-- Instructions for the task --
Leave out the pictures and transcribe every entry below exactly.
-*-*-
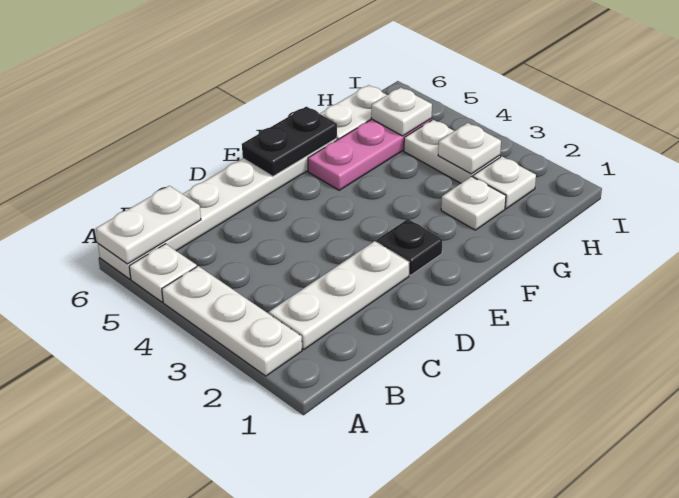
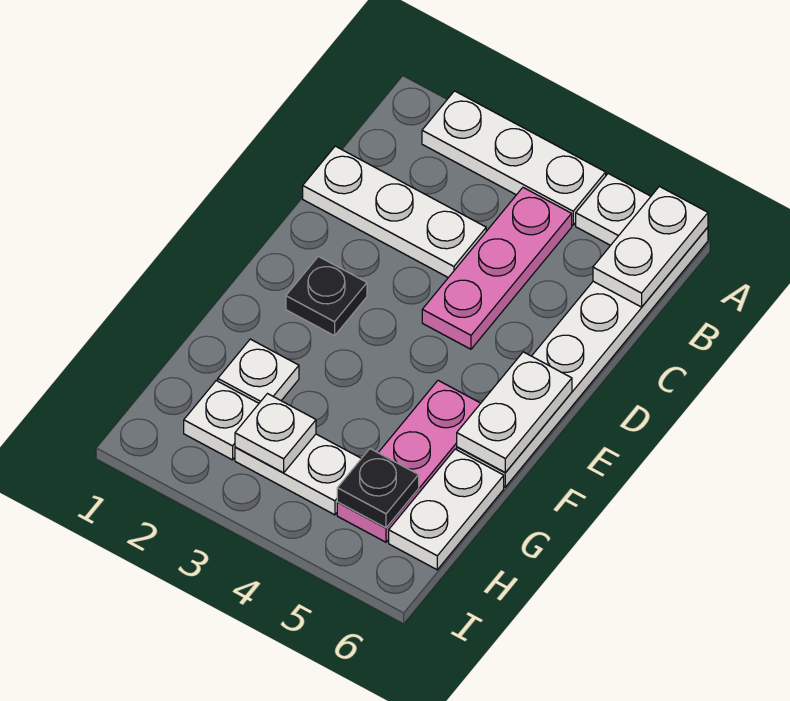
white plate B2:D2 level 1 -> white plate C1:C3 level 1
none -> pink plate B4:D4 level 1
black plate E6:F6 level 2 -> white plate E6:F6 level 2
white plate H5 level 2 -> black plate H5 level 2

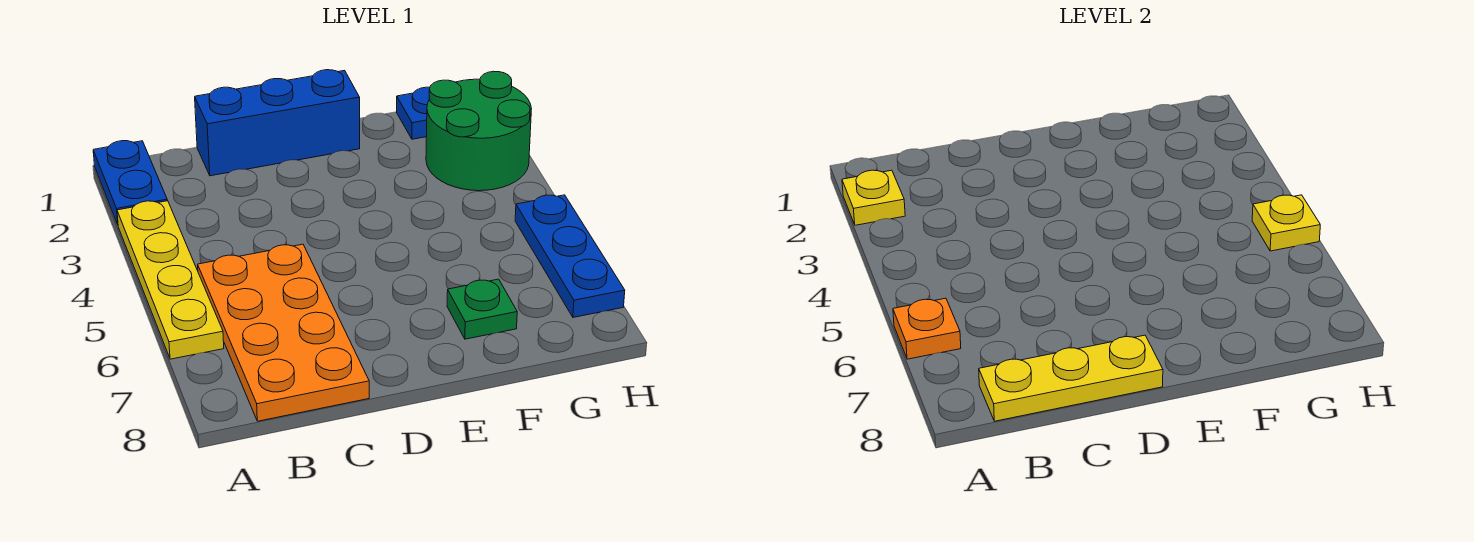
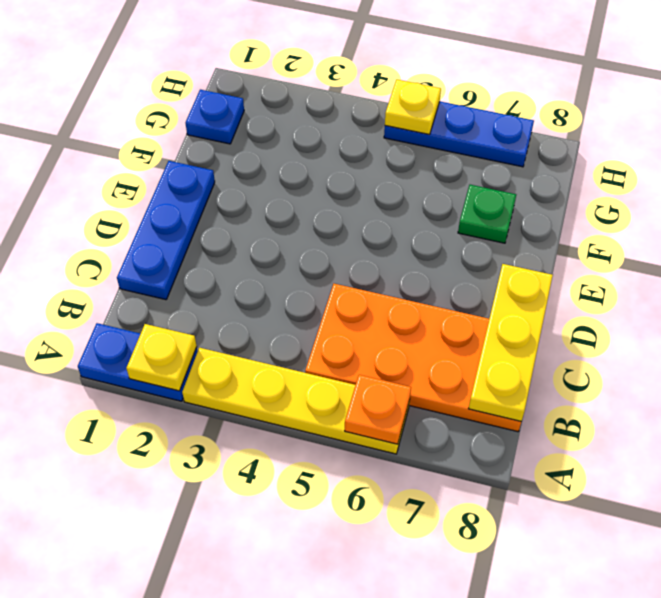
blue brick C1:E1 level 1 -> blue plate C1:E1 level 1
green round brick G2:H3 level 1 -> none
-*-*-
-- Task output --
white plate B2:D2 level 1 -> white plate C1:C3 level 1
none -> pink plate B4:D4 level 1
black plate E6:F6 level 2 -> white plate E6:F6 level 2
white plate H5 level 2 -> black plate H5 level 2

blue brick C1:E1 level 1 -> blue plate C1:E1 level 1
green round brick G2:H3 level 1 -> none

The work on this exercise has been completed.